**Exercise prompt**
Print every entry exactly as it appears, but skip the pictures.

**Available records**
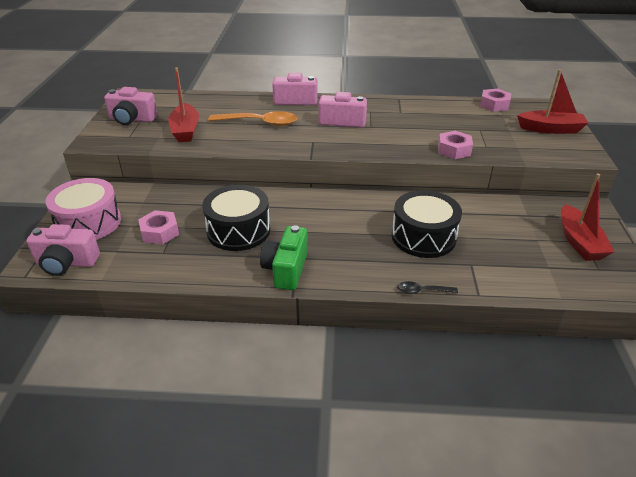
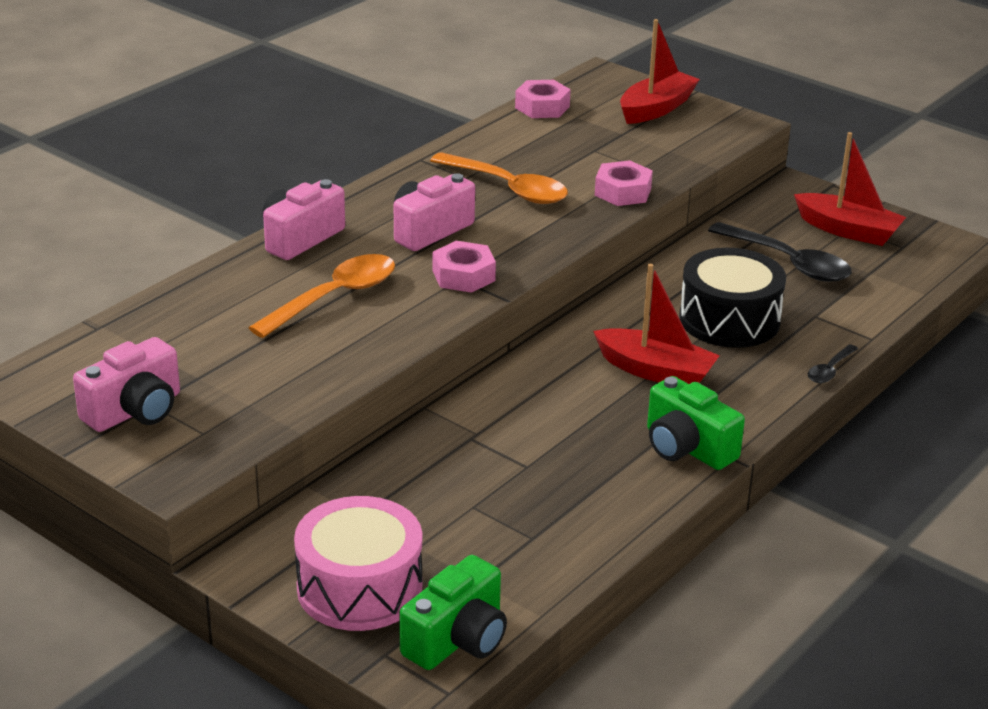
camera: 55 degrees left, 5 degrees down
(66, 263) = (457, 639): pink camera -> green camera
(160, 232) = (473, 524): pink nut -> pink nut (463, 276)
(185, 130) = (262, 371): red boat -> red boat (656, 371)
(238, 230) = (552, 452): black drum -> none
(408, 123) = (508, 188): none -> orange spoon
(510, 234) = (788, 262): none -> black spoon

**Solution below**
camera: 55 degrees left, 5 degrees down
(66, 263) = (457, 639): pink camera -> green camera
(160, 232) = (473, 524): pink nut -> pink nut (463, 276)
(185, 130) = (262, 371): red boat -> red boat (656, 371)
(238, 230) = (552, 452): black drum -> none
(408, 123) = (508, 188): none -> orange spoon
(510, 234) = (788, 262): none -> black spoon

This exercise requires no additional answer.